BEGIN Listed entries

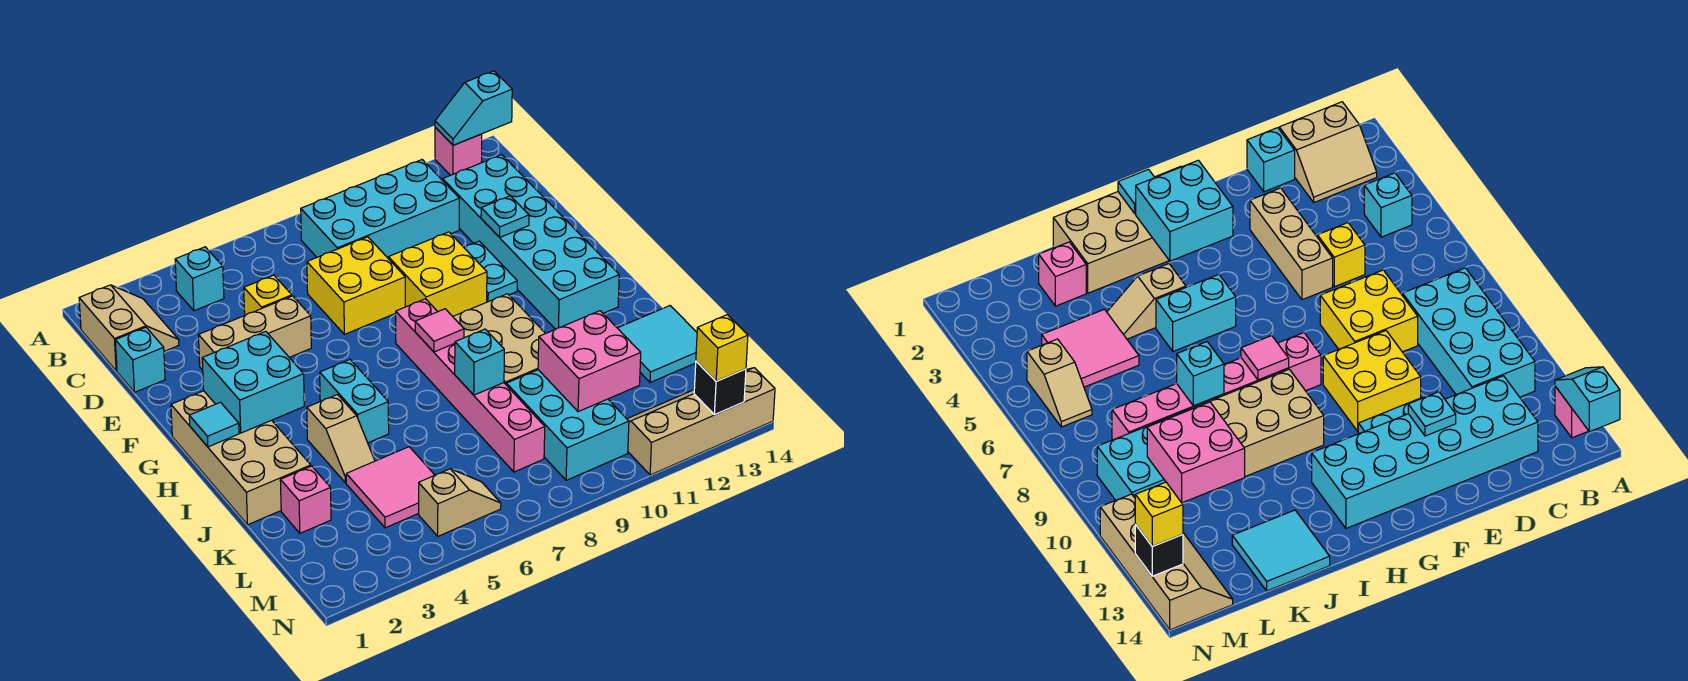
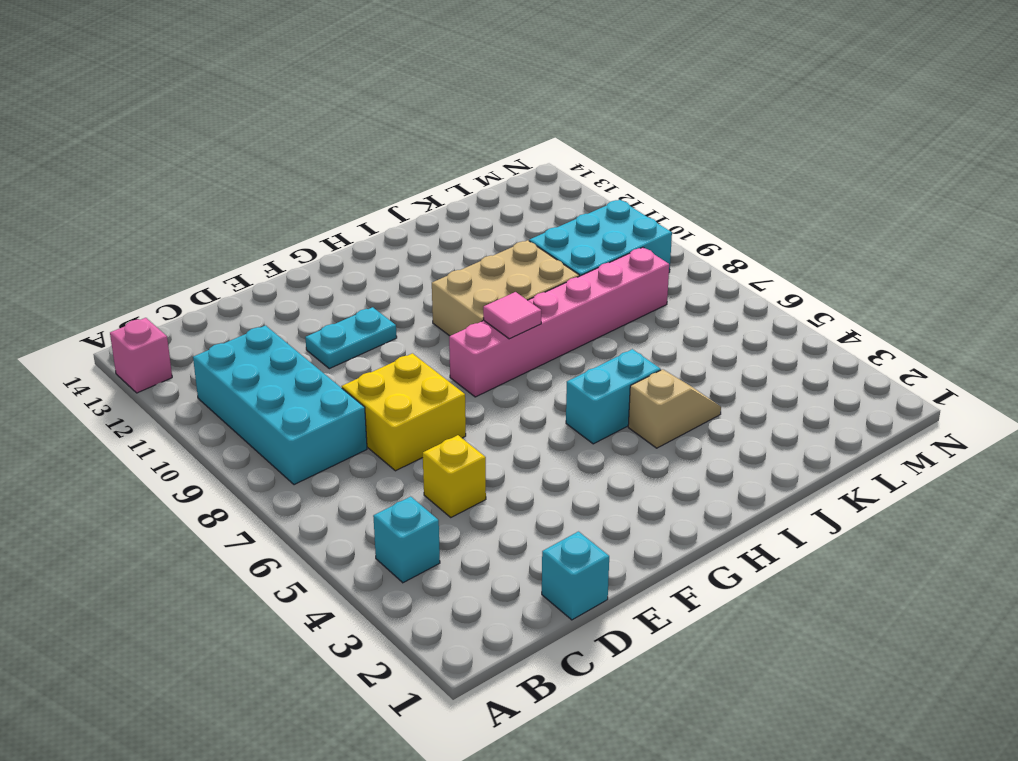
none -> tan slope B1:C2 level 1 top 1
none -> cyan brick C12:H13 level 1
none -> tan brick E3:E5 level 1
none -> yellow brick E9:F10 level 1

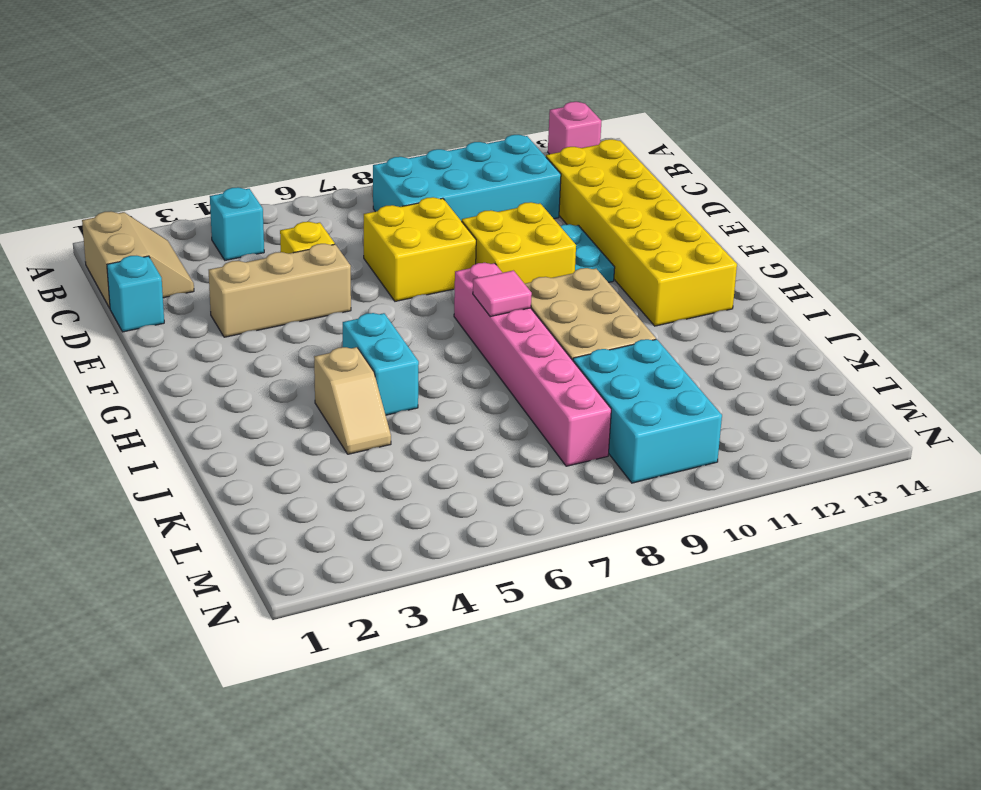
yellow brick C12:H13 level 1 -> cyan brick C12:H13 level 1
none -> tan brick G1:J2 level 1
none -> cyan tile J13:K14 level 1
none -> pink brick K2 level 1
none -> pink tile K4:L5 level 1

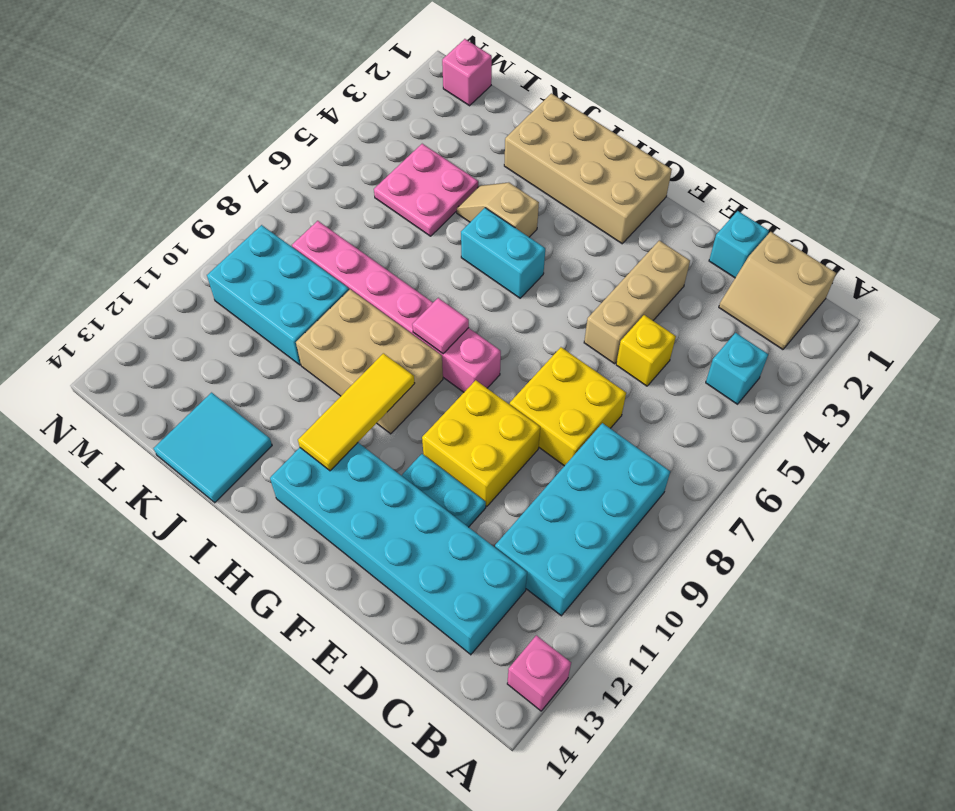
yellow tile H10:H12 level 2 -> none
pink plate K4:L5 level 1 -> pink tile K4:L5 level 1
pink brick M1 level 1 -> pink brick K2 level 1
none -> tan slope M5:M6 level 1 top 5
none -> tan slope M11:N14 level 1 top N
none -> cyan slope A13:A14 level 2 top 14
none -> cyan plate E12 level 2

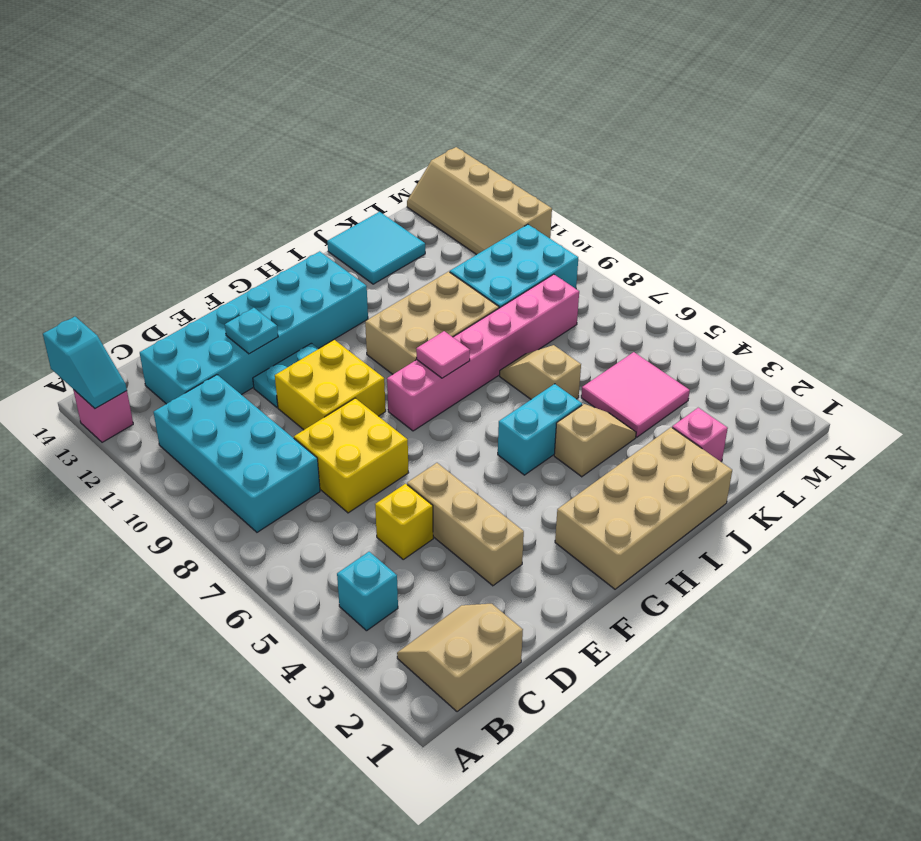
tan slope J6:J7 level 1 top 6 -> tan slope M5:M6 level 1 top 5
none -> cyan brick D1 level 1
none -> cyan brick G2:H3 level 2
none -> cyan tile H1 level 2
none -> cyan brick J8 level 2

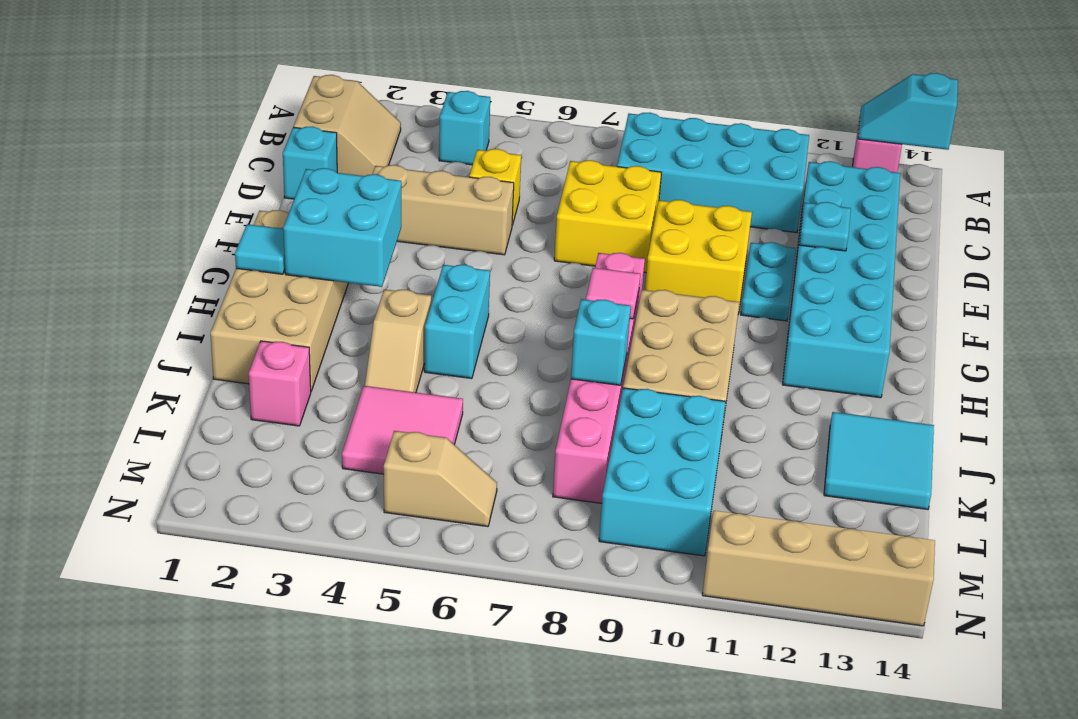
none -> pink brick K10:L11 level 2
none -> black brick N13 level 2
none -> yellow brick N13 level 3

END Listed entries

**Task instructions**
For every line above, produce an exact transcription that omits the images.

**Output**
none -> tan slope B1:C2 level 1 top 1
none -> cyan brick C12:H13 level 1
none -> tan brick E3:E5 level 1
none -> yellow brick E9:F10 level 1

yellow brick C12:H13 level 1 -> cyan brick C12:H13 level 1
none -> tan brick G1:J2 level 1
none -> cyan tile J13:K14 level 1
none -> pink brick K2 level 1
none -> pink tile K4:L5 level 1

yellow tile H10:H12 level 2 -> none
pink plate K4:L5 level 1 -> pink tile K4:L5 level 1
pink brick M1 level 1 -> pink brick K2 level 1
none -> tan slope M5:M6 level 1 top 5
none -> tan slope M11:N14 level 1 top N
none -> cyan slope A13:A14 level 2 top 14
none -> cyan plate E12 level 2

tan slope J6:J7 level 1 top 6 -> tan slope M5:M6 level 1 top 5
none -> cyan brick D1 level 1
none -> cyan brick G2:H3 level 2
none -> cyan tile H1 level 2
none -> cyan brick J8 level 2

none -> pink brick K10:L11 level 2
none -> black brick N13 level 2
none -> yellow brick N13 level 3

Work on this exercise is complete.